_DATA FOR THE TASK_.
######
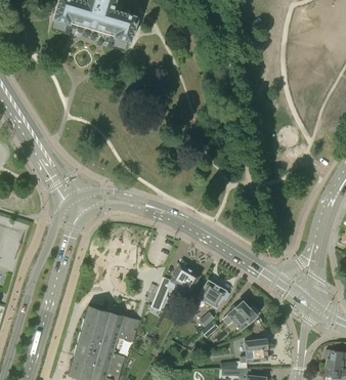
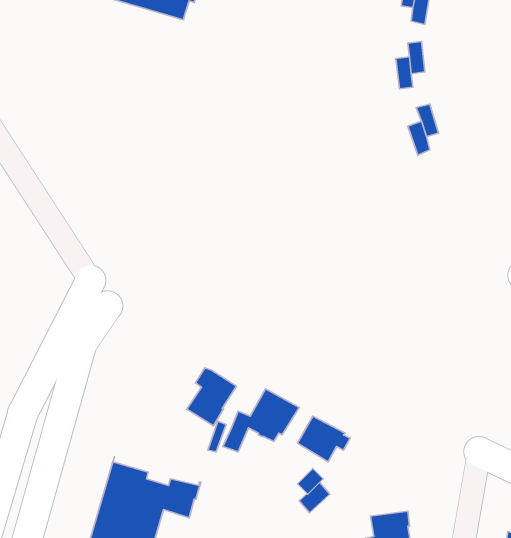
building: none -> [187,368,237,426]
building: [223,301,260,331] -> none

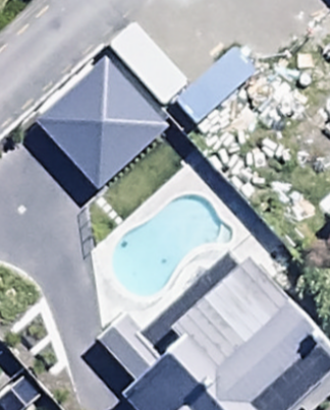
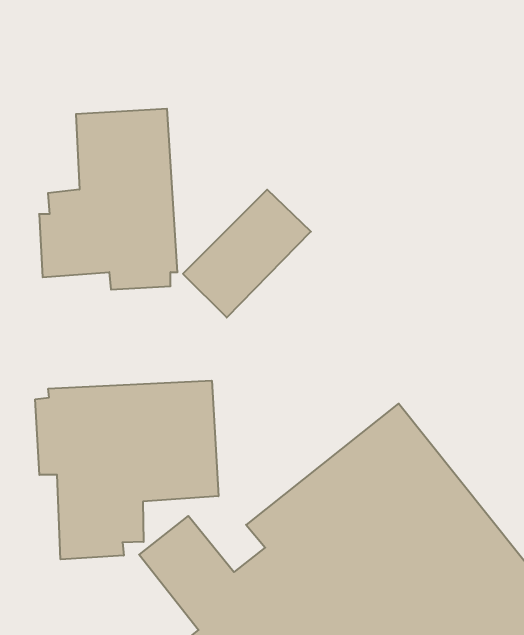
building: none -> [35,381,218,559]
######
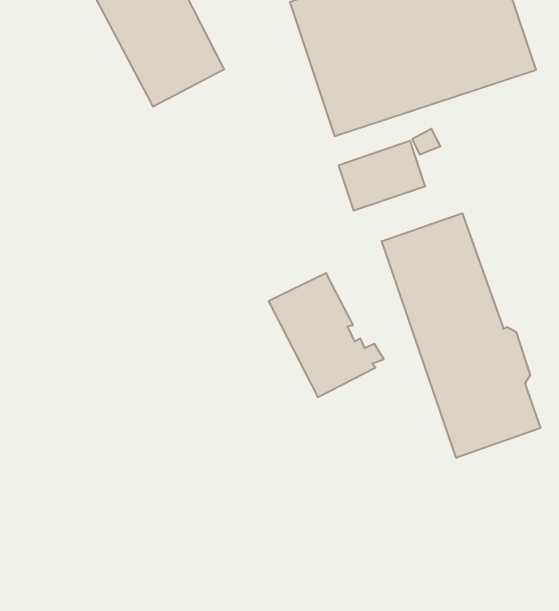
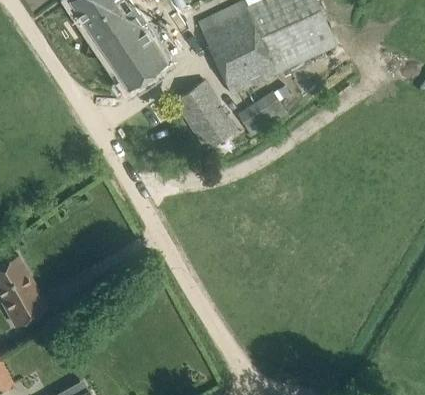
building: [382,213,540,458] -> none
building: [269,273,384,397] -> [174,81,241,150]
######
_WORK ITEM_. Within the listing above, find the line containing "building: none -> [187,368,237,426]" and the line containing "building: none -> [35,381,218,559]". Transcribe them and everything between them exactly, leaving out the pictures.

_REPLY_.
building: none -> [187,368,237,426]
building: [223,301,260,331] -> none

building: none -> [35,381,218,559]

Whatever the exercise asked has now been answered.